━━━━━ RECORDED DATA
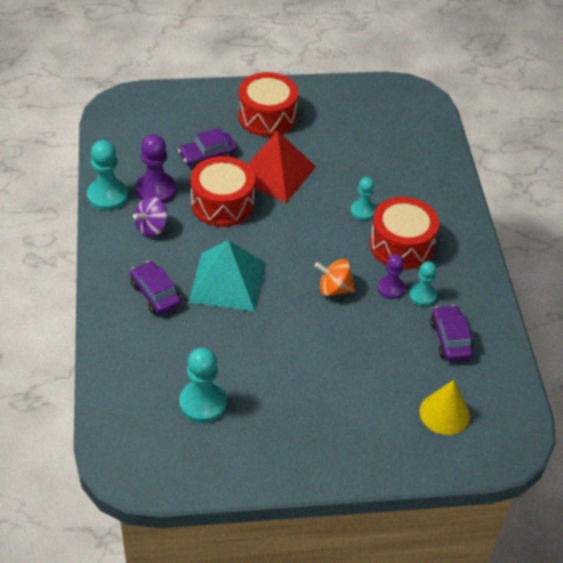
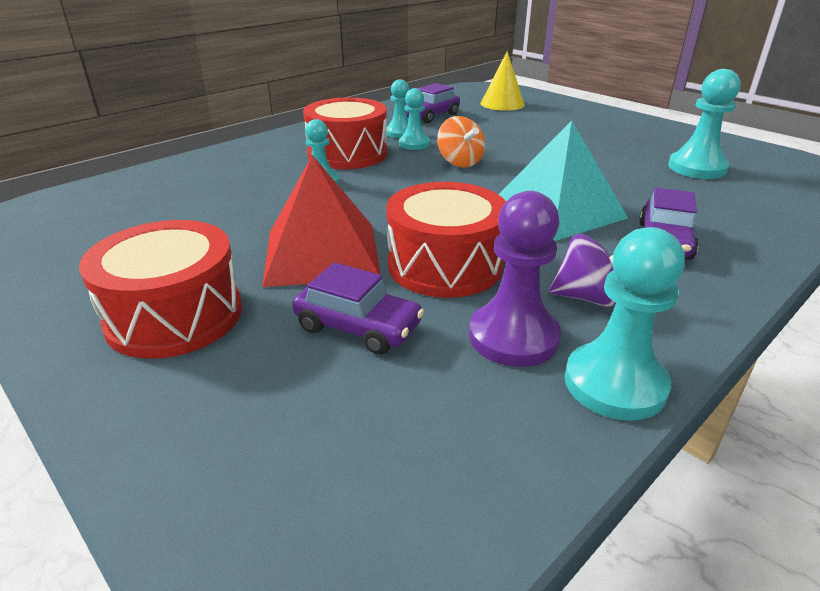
camera: 125 degrees left, 15 degrees down
(390, 288) = (414, 144): purple pawn -> turquoise pawn

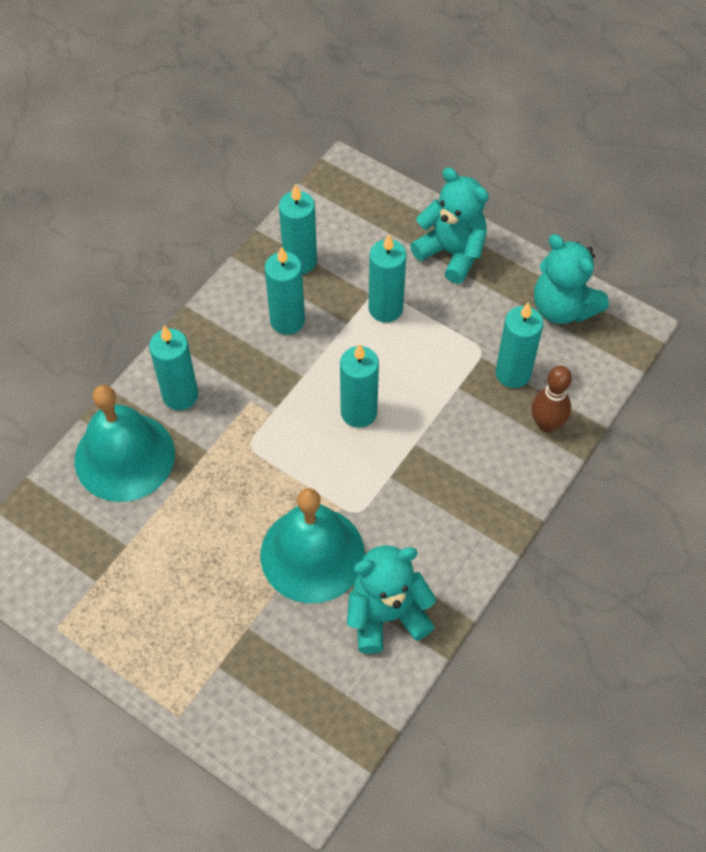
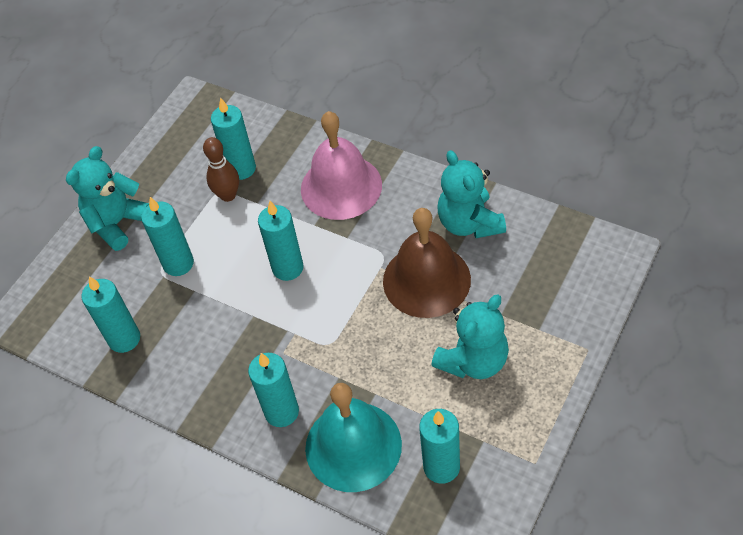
camera: 90 degrees left, 5 degrees down
(287, 321) = (193, 338): turquoise candle -> turquoise candle (441, 467)
(312, 554) = (426, 280): turquoise bell -> brown bell
(468, 477) = (341, 186): none -> pink bell
(546, 424) = (287, 143): brown bowling pin -> brown bowling pin (228, 195)
(563, 308) = (175, 143): turquoise teddy bear -> turquoise teddy bear (473, 361)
━━━━━━━━━━
** WHAT IS BEING ASKED **
Go through the entries and filter for lines holding the word "degrees"; copy each match.

** THE COMPLETED TASK **
camera: 125 degrees left, 15 degrees down
camera: 90 degrees left, 5 degrees down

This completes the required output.